### EXERCISE DATA
◆ ◆ ◆ ◆ ◆
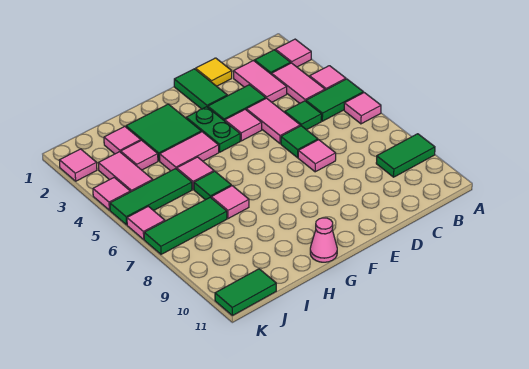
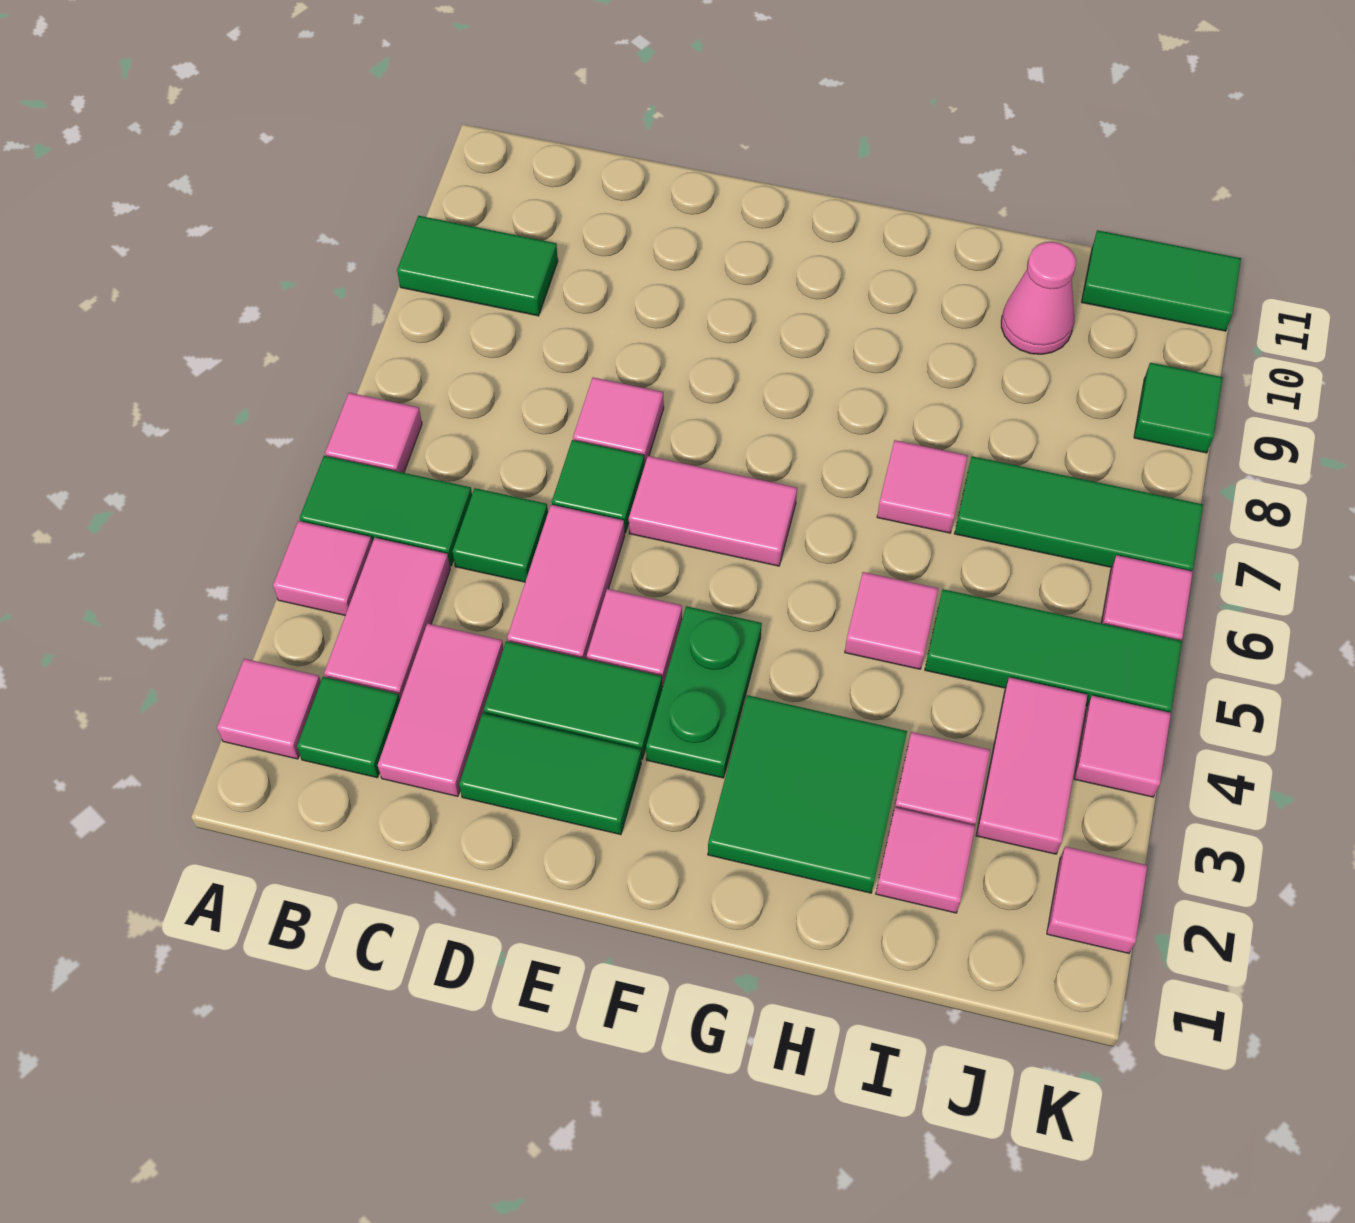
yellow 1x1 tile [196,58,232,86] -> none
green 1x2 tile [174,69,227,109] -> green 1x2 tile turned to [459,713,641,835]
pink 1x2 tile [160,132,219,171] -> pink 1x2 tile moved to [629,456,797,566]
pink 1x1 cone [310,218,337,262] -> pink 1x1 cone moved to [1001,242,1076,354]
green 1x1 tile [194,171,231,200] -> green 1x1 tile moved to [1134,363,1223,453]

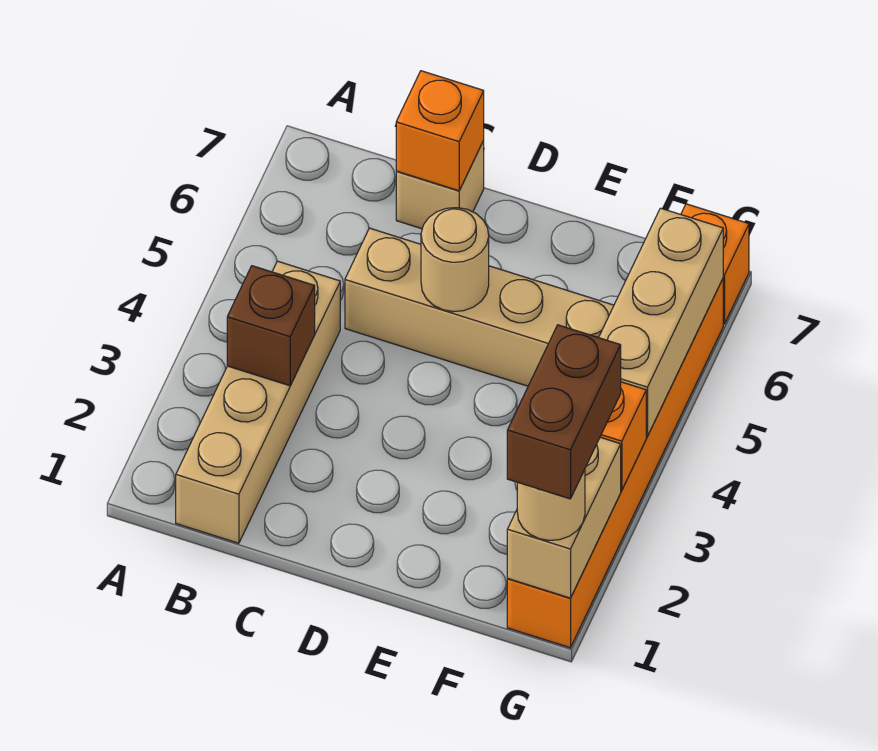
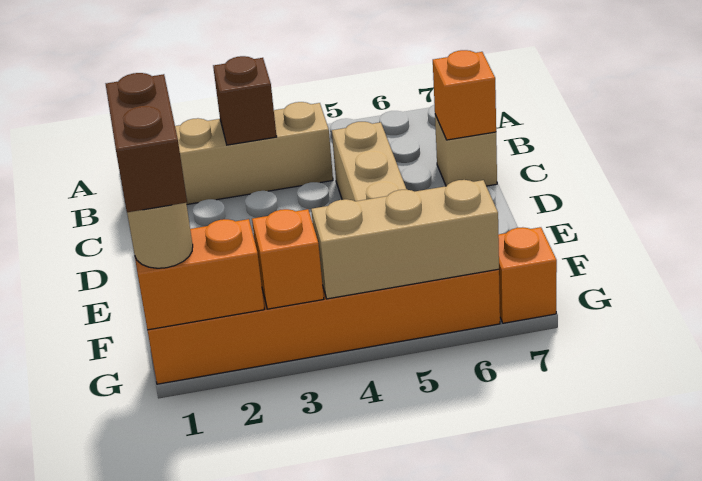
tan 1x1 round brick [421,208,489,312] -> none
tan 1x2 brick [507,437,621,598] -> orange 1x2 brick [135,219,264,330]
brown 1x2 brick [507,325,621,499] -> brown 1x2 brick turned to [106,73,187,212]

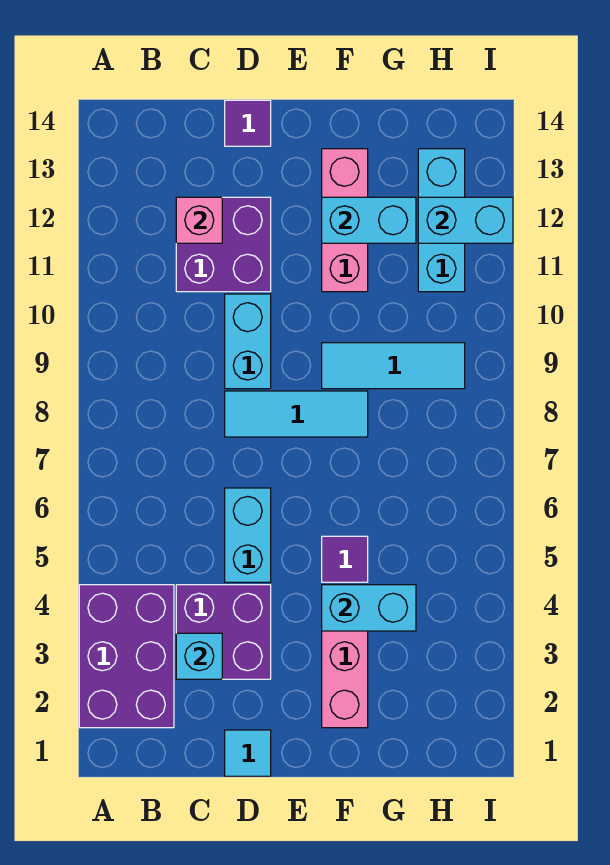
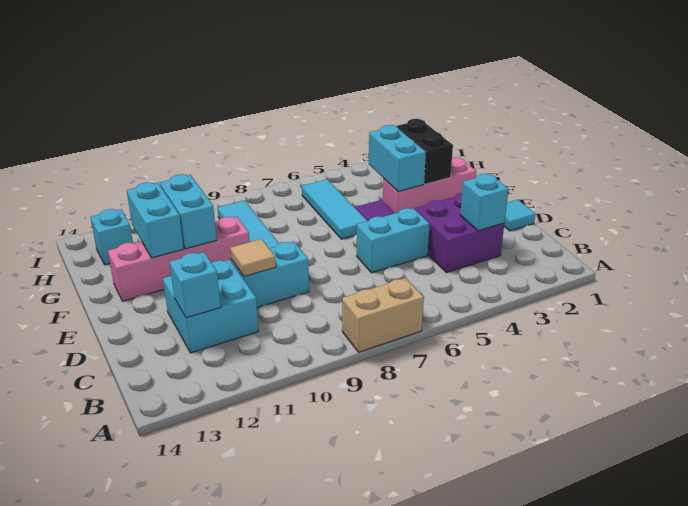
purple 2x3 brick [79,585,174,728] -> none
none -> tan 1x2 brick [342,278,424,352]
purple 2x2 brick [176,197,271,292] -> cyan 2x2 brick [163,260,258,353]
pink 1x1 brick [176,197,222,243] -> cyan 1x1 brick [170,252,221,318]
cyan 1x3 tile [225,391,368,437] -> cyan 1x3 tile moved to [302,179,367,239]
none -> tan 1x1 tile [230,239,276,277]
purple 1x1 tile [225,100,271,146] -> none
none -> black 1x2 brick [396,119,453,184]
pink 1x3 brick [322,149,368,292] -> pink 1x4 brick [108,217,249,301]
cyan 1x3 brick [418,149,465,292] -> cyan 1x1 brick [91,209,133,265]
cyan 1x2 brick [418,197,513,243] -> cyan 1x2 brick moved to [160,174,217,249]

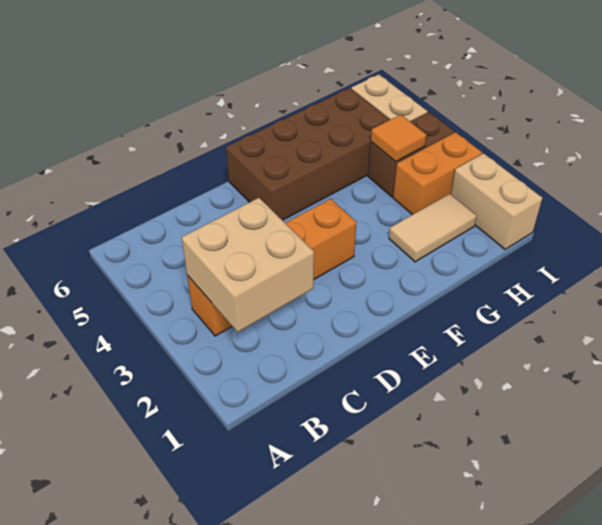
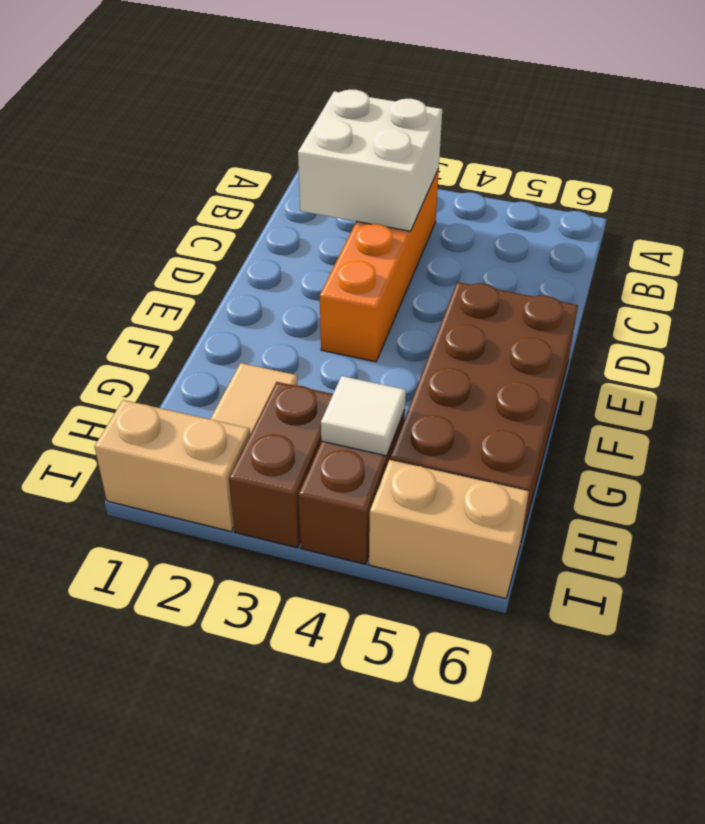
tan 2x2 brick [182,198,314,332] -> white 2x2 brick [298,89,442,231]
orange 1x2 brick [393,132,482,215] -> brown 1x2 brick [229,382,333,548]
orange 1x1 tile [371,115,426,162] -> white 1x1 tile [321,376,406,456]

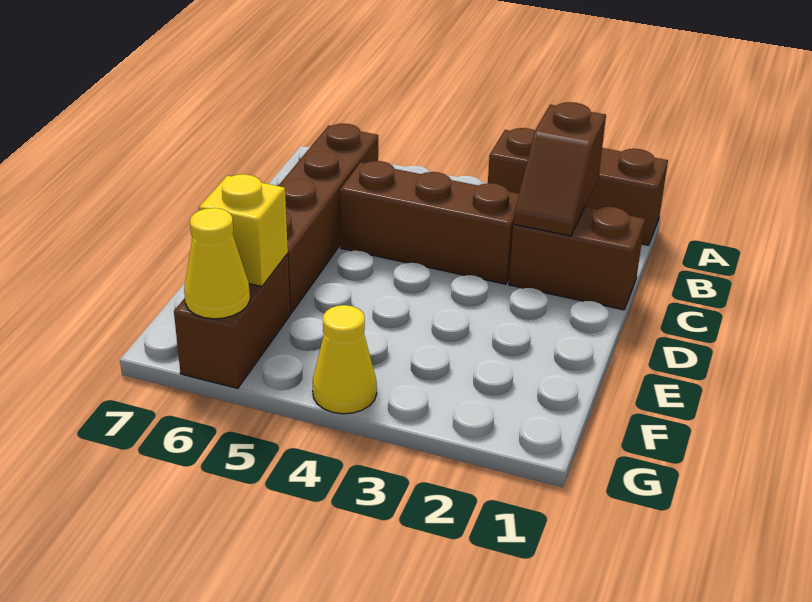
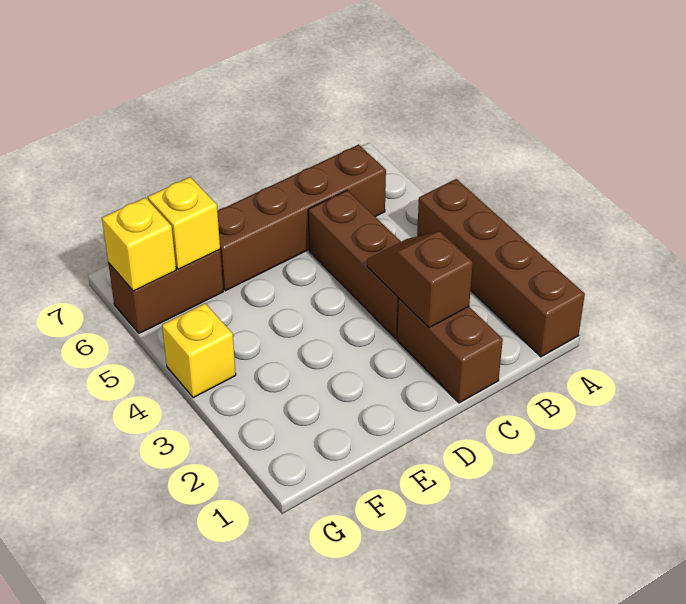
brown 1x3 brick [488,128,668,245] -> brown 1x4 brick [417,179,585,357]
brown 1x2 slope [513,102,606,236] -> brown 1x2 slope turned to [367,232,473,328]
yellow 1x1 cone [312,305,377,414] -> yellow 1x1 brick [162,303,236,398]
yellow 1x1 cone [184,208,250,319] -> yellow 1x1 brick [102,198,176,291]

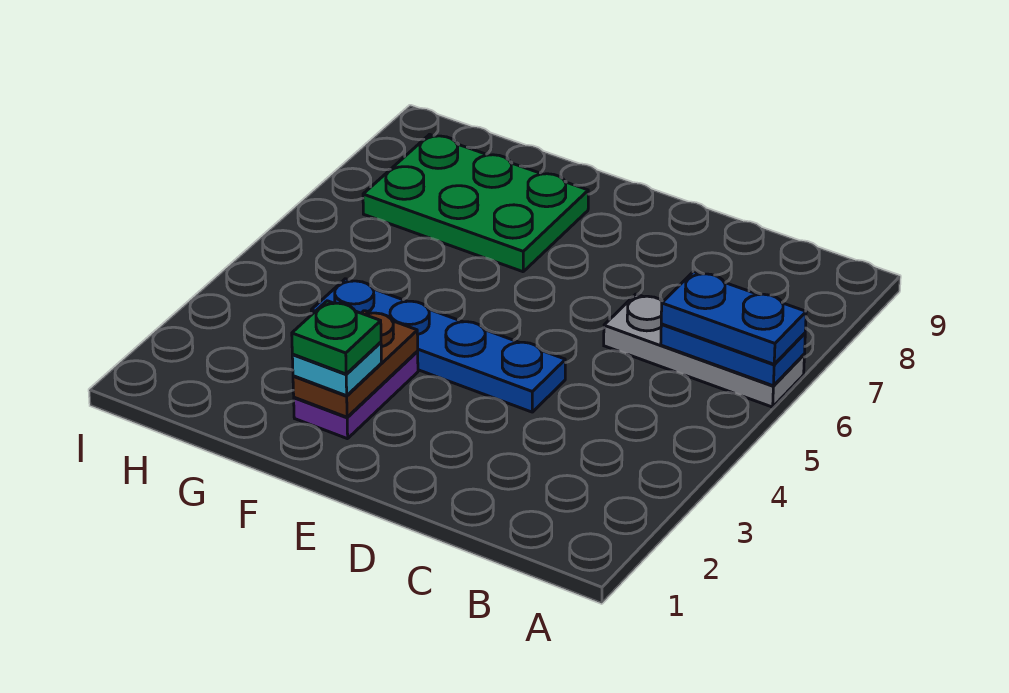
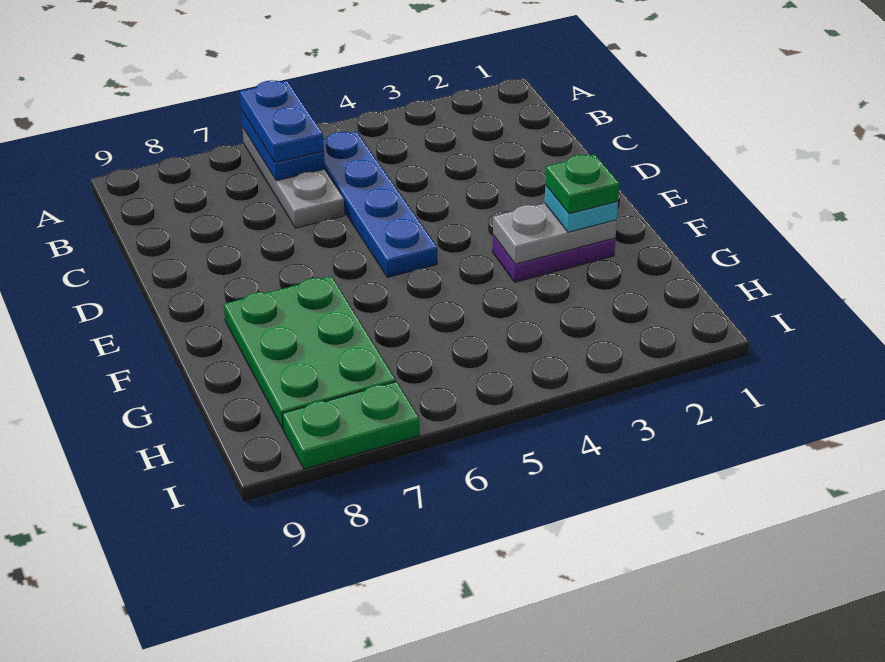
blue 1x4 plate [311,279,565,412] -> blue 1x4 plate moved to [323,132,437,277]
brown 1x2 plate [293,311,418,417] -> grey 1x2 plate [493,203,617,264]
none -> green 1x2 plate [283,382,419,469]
◆ ◆ ◆ ◆ ◆
Repeat the lines above, starting at the first and stopping after the line that holds "purple 1x1 tile [225,100,271,146] -> none", with the pictures left out.

### TASK SOLUTION
yellow 1x1 tile [196,58,232,86] -> none
green 1x2 tile [174,69,227,109] -> green 1x2 tile turned to [459,713,641,835]
pink 1x2 tile [160,132,219,171] -> pink 1x2 tile moved to [629,456,797,566]
pink 1x1 cone [310,218,337,262] -> pink 1x1 cone moved to [1001,242,1076,354]
green 1x1 tile [194,171,231,200] -> green 1x1 tile moved to [1134,363,1223,453]

tan 1x1 round brick [421,208,489,312] -> none
tan 1x2 brick [507,437,621,598] -> orange 1x2 brick [135,219,264,330]
brown 1x2 brick [507,325,621,499] -> brown 1x2 brick turned to [106,73,187,212]

purple 2x3 brick [79,585,174,728] -> none
none -> tan 1x2 brick [342,278,424,352]
purple 2x2 brick [176,197,271,292] -> cyan 2x2 brick [163,260,258,353]
pink 1x1 brick [176,197,222,243] -> cyan 1x1 brick [170,252,221,318]
cyan 1x3 tile [225,391,368,437] -> cyan 1x3 tile moved to [302,179,367,239]
none -> tan 1x1 tile [230,239,276,277]
purple 1x1 tile [225,100,271,146] -> none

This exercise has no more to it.